DATASET ROWS –
..........

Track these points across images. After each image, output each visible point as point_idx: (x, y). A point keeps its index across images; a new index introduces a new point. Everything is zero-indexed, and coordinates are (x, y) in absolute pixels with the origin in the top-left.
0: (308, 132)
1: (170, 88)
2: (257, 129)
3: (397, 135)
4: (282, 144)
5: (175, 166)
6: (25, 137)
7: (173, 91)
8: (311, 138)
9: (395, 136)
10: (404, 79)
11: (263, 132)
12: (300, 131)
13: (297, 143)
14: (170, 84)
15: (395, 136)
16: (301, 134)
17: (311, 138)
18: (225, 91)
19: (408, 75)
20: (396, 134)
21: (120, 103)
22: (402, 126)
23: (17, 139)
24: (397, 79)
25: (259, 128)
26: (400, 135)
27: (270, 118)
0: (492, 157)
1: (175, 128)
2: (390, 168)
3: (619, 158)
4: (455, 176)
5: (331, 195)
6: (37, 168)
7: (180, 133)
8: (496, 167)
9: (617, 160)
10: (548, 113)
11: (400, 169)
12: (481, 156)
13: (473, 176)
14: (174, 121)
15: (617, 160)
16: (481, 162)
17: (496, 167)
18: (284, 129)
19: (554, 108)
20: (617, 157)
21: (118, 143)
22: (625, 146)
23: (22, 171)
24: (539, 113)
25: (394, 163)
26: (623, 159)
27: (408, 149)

..........

WORK INSTRUCTIONS –
Locate each line in the listing above that contains the word "coordinates", where case counts, and copy those lines out in full.

RESPONSE TO THIS EXERCISE –
Track these points across images. After each image, output each visible point as point_idx: (x, y). A point keeps its index across images; a new index introduces a new point. Everything is zero-indexed, and coordinates are (x, y) in absolute pixels with the origin in the top-left.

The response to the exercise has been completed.